[What the task asks]: Write out again, exactly, the lines below starting at the one with "(197, 426) = (289, 272): purple" and ending at the one with "(263, 402) = (377, 288): white".

[Task material]:
======

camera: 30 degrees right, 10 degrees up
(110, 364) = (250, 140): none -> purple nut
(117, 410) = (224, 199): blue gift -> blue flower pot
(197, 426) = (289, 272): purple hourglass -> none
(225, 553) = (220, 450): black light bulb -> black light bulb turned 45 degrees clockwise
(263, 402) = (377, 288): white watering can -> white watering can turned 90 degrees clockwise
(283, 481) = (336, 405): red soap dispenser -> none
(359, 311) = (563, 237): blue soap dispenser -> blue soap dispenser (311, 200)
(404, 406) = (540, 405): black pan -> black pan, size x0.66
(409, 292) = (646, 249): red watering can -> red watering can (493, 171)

======

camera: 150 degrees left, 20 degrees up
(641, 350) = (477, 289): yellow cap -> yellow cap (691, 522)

======

[Response to this task]:
(197, 426) = (289, 272): purple hourglass -> none
(225, 553) = (220, 450): black light bulb -> black light bulb turned 45 degrees clockwise
(263, 402) = (377, 288): white watering can -> white watering can turned 90 degrees clockwise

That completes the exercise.